• [Problem]: Check each line of the entries below for the string "objects" and state how many lines have it, with no other text.

* * * * * * * * *

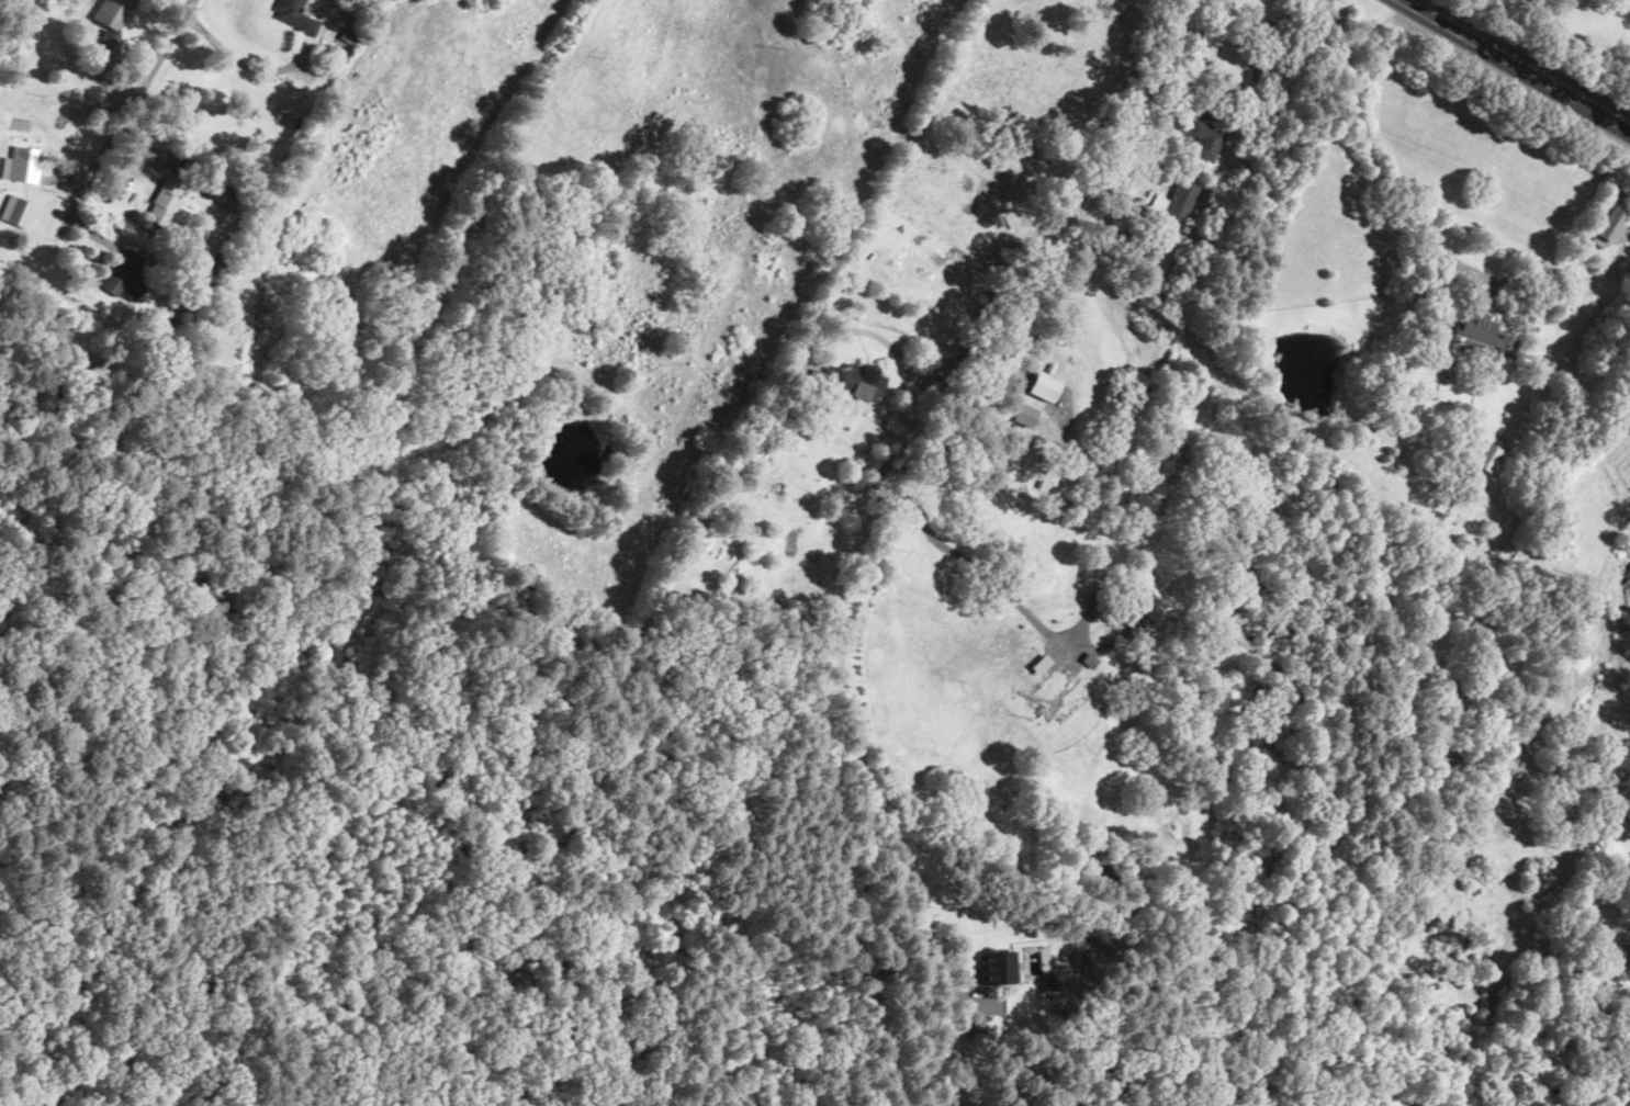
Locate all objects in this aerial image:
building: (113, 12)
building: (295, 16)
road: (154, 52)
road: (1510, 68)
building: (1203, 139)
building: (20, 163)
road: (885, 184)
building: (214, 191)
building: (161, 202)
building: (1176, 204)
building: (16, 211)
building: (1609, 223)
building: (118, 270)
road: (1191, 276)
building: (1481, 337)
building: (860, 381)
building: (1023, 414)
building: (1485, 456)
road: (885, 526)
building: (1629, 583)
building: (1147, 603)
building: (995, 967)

* * * * * * * * *

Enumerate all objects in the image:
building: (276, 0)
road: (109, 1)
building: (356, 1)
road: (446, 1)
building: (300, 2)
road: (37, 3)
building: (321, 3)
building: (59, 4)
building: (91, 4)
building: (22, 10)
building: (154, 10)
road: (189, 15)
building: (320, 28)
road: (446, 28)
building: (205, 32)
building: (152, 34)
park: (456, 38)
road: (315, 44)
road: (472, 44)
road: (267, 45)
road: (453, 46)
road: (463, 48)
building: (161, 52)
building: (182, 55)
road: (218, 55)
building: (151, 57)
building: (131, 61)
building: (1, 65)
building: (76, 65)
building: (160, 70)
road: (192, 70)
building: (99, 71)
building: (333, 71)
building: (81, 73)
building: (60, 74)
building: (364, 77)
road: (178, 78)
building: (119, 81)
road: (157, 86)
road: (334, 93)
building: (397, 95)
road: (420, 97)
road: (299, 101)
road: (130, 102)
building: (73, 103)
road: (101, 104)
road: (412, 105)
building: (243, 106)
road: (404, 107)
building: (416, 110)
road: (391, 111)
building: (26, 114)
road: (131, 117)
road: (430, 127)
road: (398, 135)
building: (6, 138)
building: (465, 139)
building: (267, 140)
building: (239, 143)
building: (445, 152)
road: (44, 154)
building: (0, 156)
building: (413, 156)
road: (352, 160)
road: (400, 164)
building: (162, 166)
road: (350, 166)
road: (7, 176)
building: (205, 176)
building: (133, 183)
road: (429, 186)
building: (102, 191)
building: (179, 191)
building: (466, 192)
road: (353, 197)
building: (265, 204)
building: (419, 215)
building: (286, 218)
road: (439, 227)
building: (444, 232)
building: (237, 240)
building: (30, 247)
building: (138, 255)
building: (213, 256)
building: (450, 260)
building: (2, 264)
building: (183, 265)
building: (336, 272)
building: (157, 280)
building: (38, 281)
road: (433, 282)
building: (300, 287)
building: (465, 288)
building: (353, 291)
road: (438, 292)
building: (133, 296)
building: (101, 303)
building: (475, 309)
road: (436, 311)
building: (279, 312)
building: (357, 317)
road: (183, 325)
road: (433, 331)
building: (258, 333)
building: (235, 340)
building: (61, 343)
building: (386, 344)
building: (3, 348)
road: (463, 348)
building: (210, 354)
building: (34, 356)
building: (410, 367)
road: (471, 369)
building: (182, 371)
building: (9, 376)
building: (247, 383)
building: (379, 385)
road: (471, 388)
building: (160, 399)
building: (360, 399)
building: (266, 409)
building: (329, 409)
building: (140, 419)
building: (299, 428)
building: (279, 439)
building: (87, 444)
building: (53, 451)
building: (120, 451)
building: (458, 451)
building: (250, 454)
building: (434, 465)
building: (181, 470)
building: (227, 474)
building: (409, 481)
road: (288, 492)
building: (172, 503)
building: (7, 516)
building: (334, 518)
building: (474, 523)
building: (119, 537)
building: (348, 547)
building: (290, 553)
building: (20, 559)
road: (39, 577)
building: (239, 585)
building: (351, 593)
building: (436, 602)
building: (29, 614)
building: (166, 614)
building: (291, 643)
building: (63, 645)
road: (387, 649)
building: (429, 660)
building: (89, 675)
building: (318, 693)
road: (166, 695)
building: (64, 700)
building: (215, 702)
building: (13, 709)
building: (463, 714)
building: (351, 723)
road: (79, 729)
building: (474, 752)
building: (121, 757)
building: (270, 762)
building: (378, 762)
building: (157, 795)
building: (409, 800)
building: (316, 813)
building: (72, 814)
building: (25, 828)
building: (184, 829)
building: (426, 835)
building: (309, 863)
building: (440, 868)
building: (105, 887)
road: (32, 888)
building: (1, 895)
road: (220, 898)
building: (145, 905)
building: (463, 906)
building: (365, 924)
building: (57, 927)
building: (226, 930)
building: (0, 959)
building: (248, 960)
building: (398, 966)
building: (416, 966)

* * * * * * * * *

• [Solution to the exercise]: 2